What you have to do
Could you please retype the records exactly, minus their pictures?

[Change detection data]
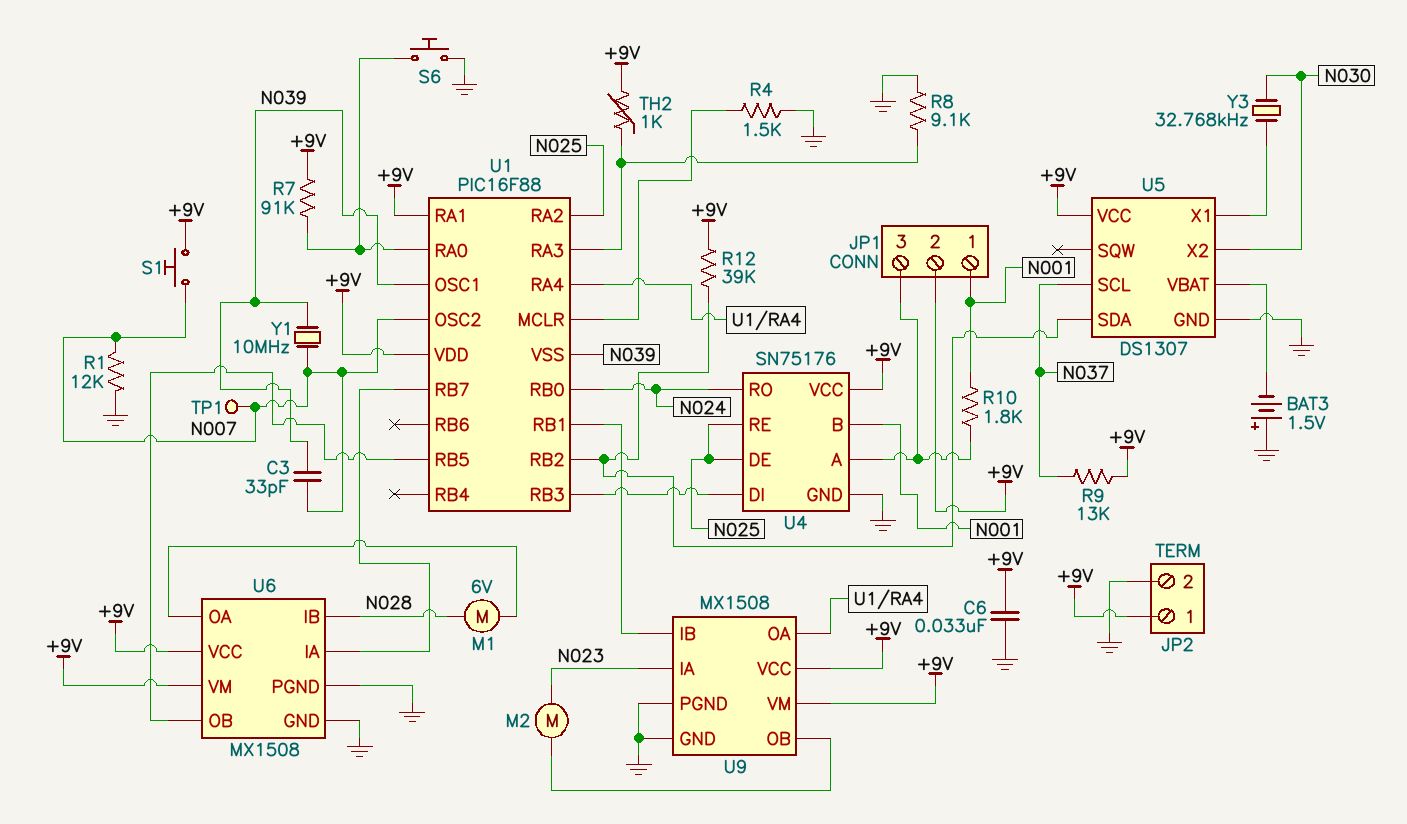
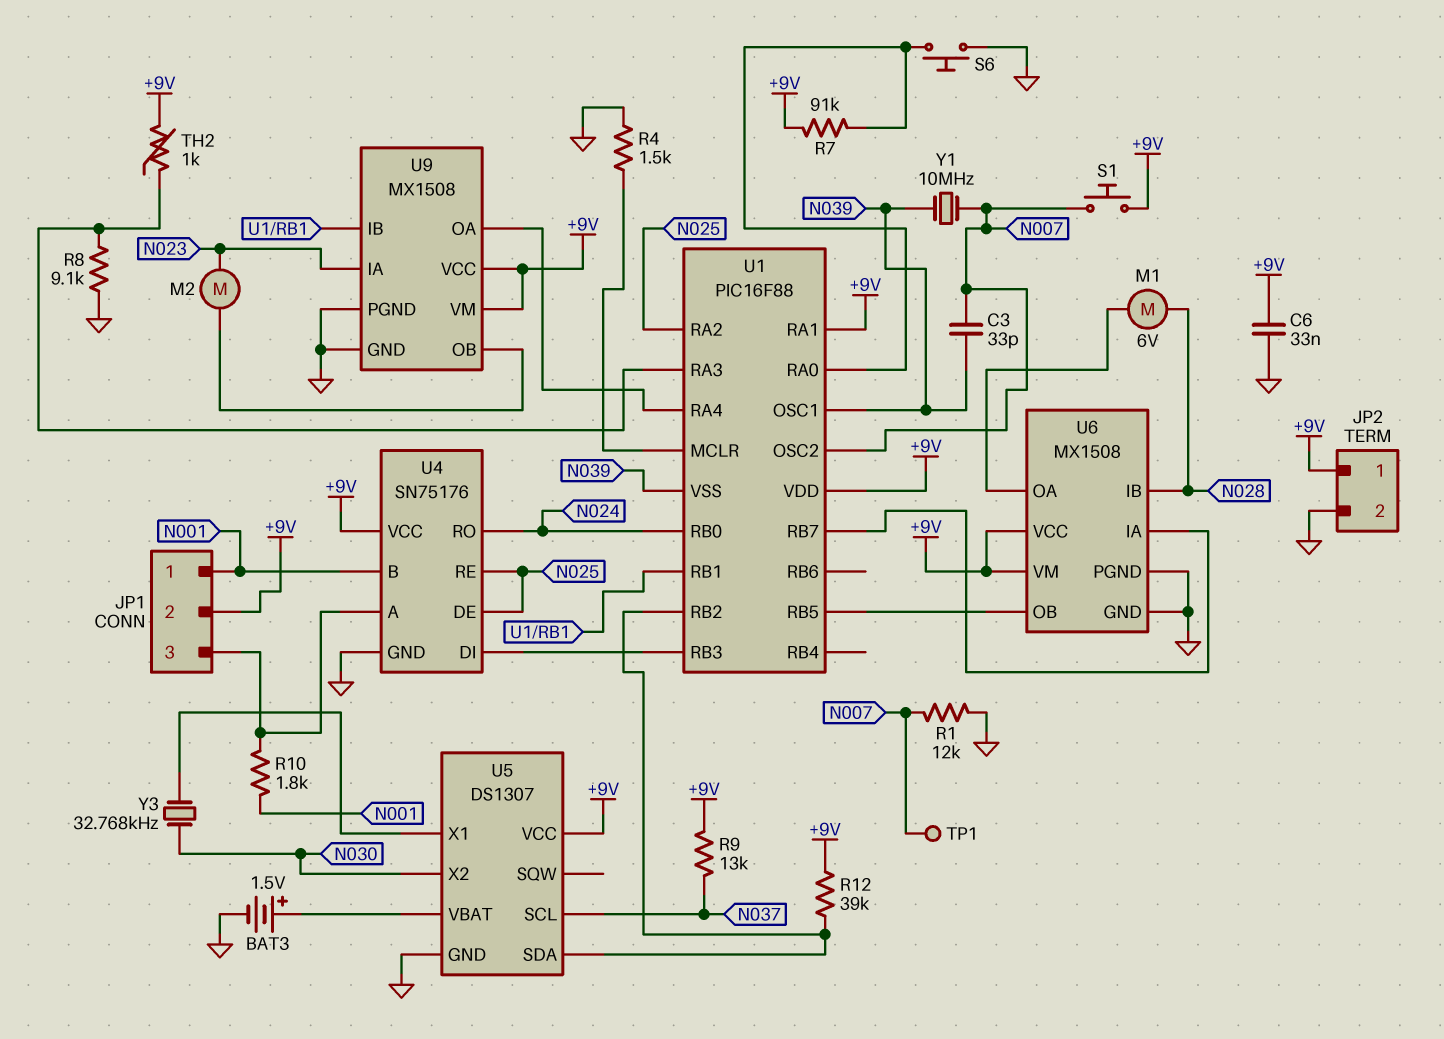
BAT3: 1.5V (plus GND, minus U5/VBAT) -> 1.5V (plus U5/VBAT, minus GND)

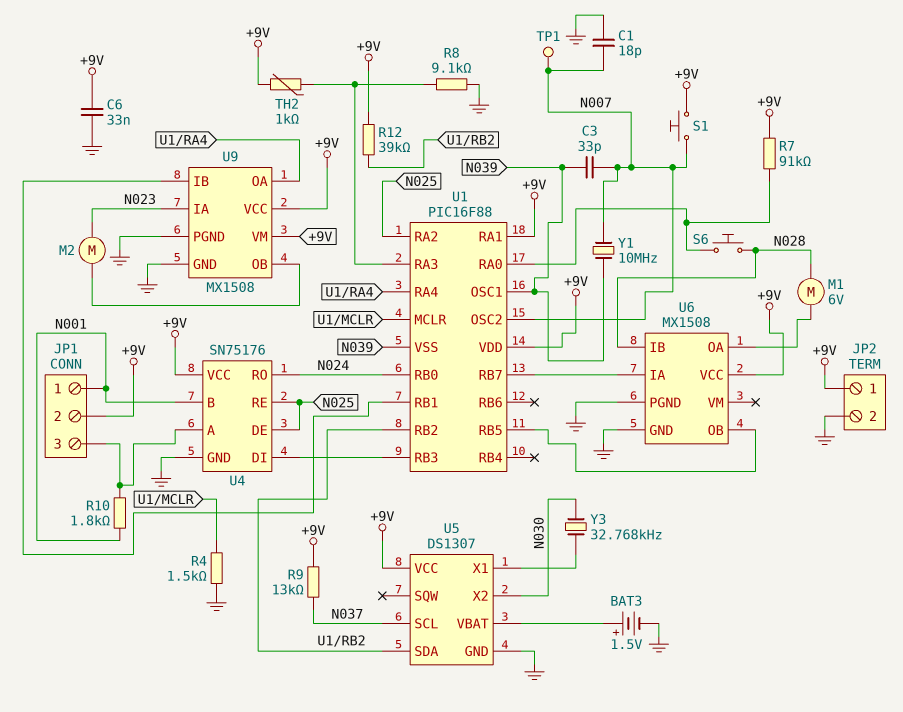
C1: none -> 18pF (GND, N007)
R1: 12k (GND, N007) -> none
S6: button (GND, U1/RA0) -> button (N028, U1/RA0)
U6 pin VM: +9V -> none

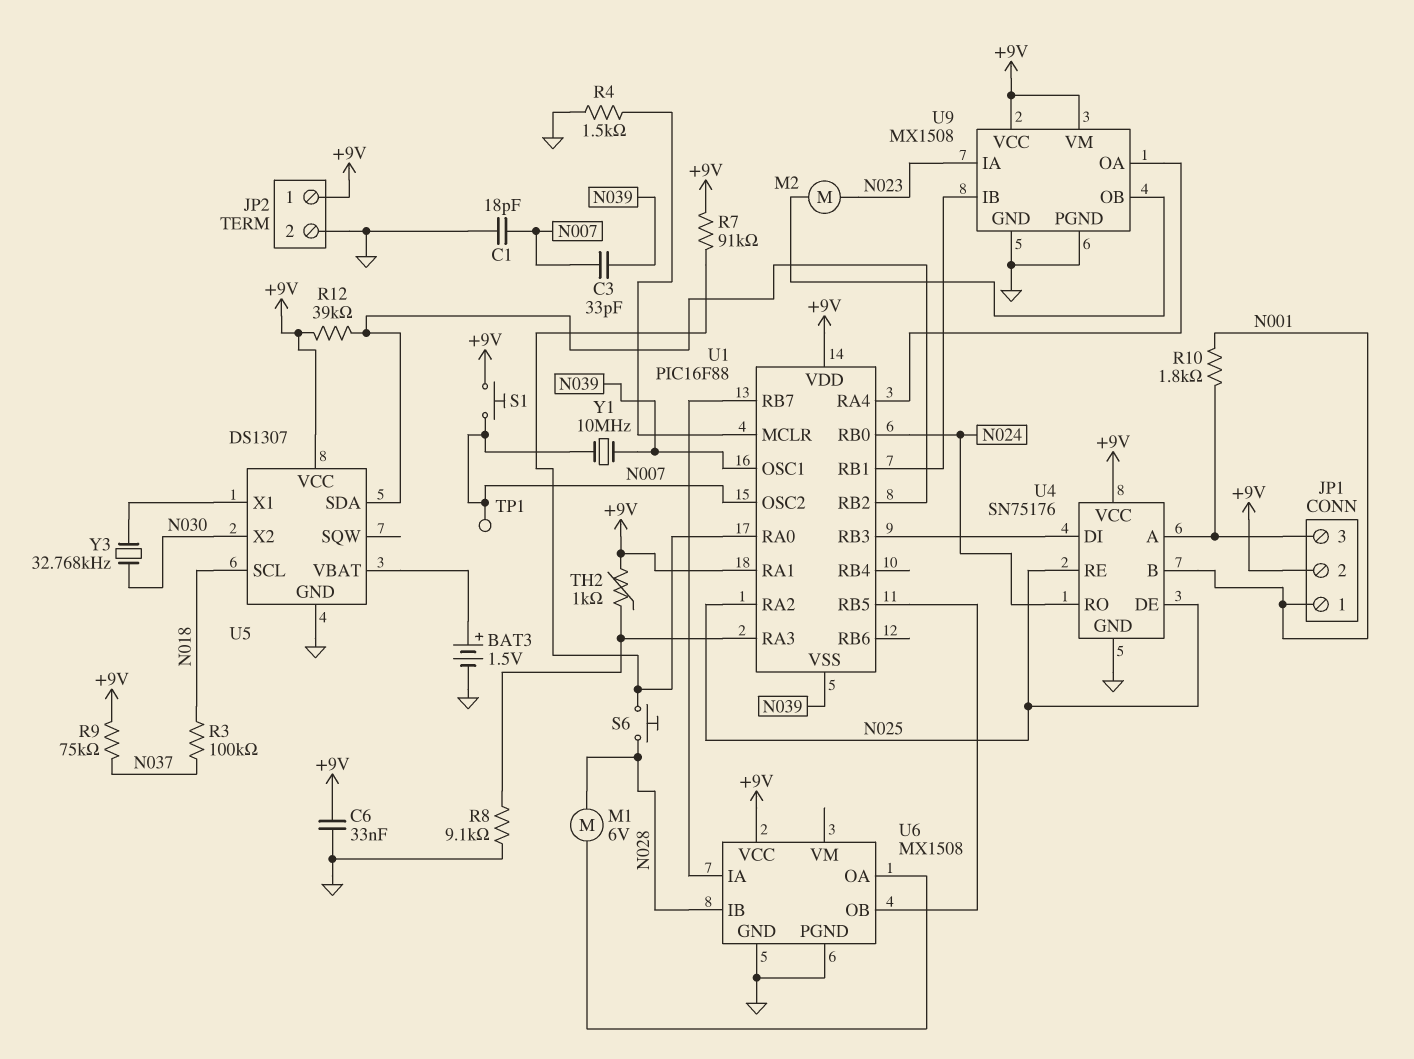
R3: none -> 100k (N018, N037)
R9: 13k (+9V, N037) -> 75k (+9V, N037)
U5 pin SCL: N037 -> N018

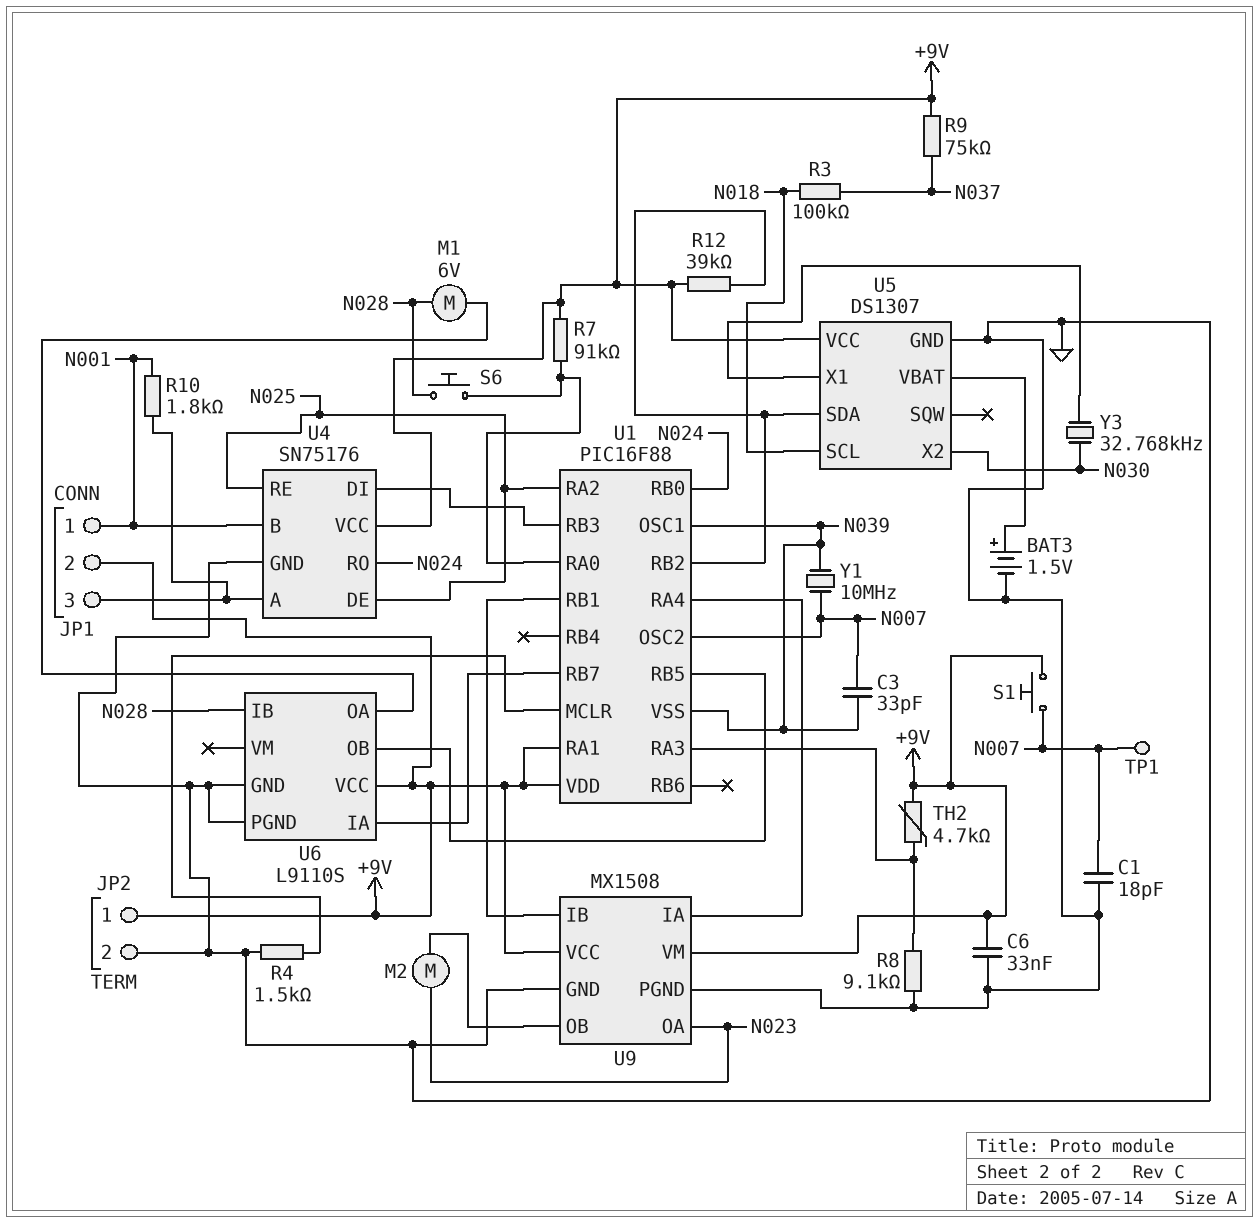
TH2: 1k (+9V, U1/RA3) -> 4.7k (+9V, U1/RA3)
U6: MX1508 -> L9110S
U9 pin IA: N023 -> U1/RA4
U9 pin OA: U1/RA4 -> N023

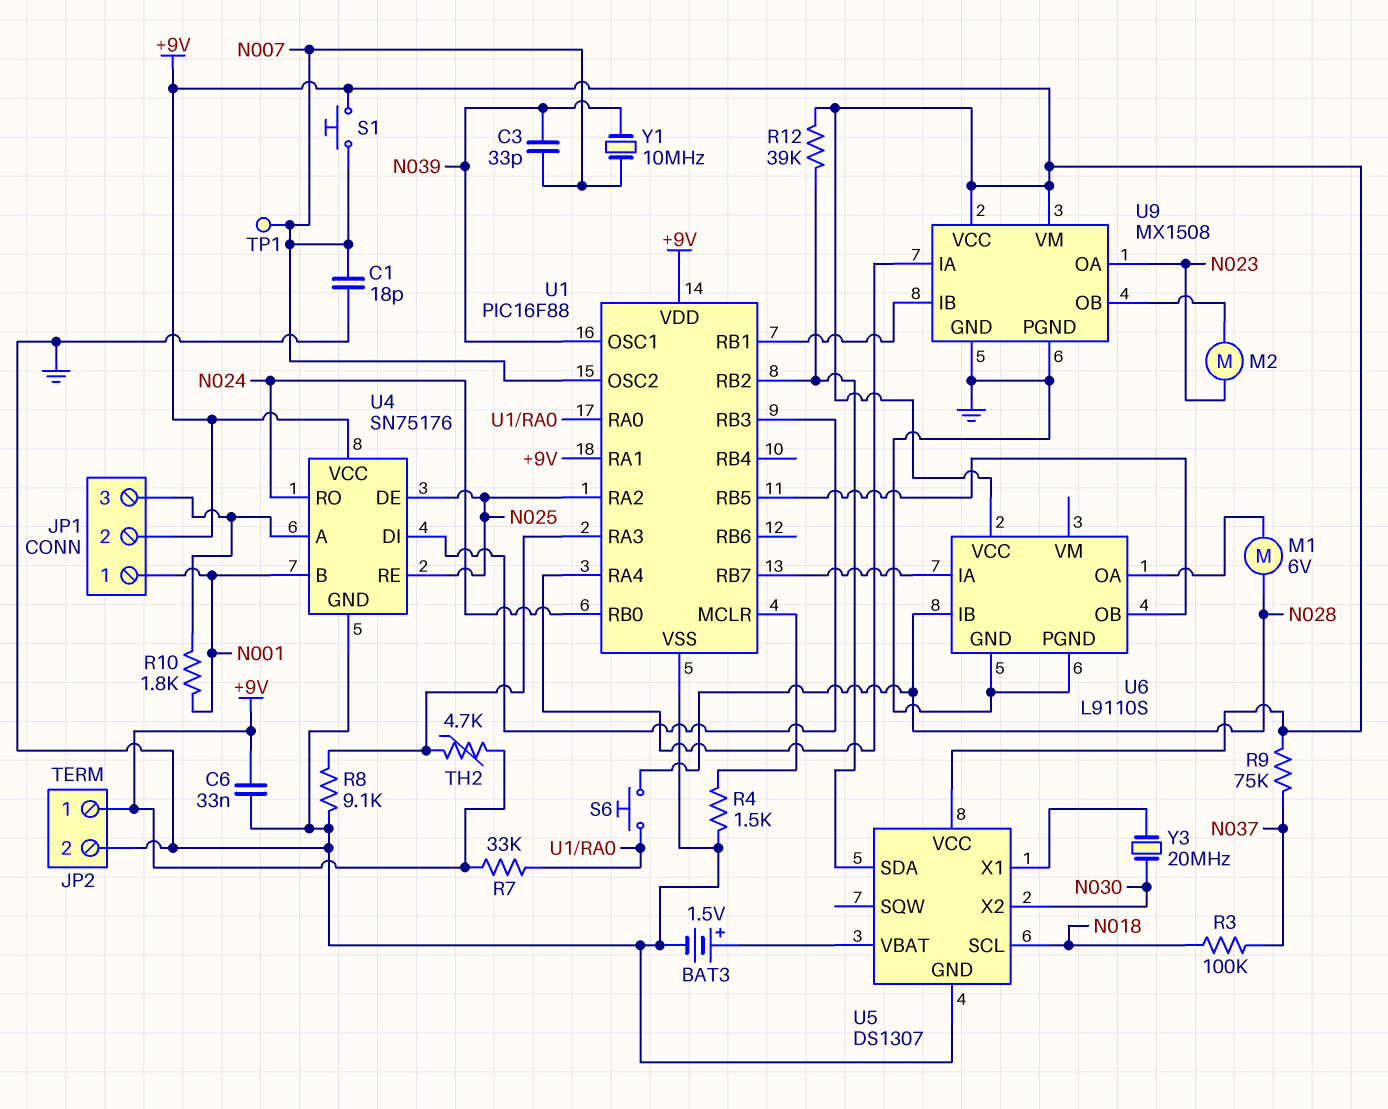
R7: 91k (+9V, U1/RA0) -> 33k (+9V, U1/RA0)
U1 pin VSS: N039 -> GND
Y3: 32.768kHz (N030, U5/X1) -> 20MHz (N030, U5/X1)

Reply
BAT3: 1.5V (plus GND, minus U5/VBAT) -> 1.5V (plus U5/VBAT, minus GND)

C1: none -> 18pF (GND, N007)
R1: 12k (GND, N007) -> none
S6: button (GND, U1/RA0) -> button (N028, U1/RA0)
U6 pin VM: +9V -> none

R3: none -> 100k (N018, N037)
R9: 13k (+9V, N037) -> 75k (+9V, N037)
U5 pin SCL: N037 -> N018

TH2: 1k (+9V, U1/RA3) -> 4.7k (+9V, U1/RA3)
U6: MX1508 -> L9110S
U9 pin IA: N023 -> U1/RA4
U9 pin OA: U1/RA4 -> N023

R7: 91k (+9V, U1/RA0) -> 33k (+9V, U1/RA0)
U1 pin VSS: N039 -> GND
Y3: 32.768kHz (N030, U5/X1) -> 20MHz (N030, U5/X1)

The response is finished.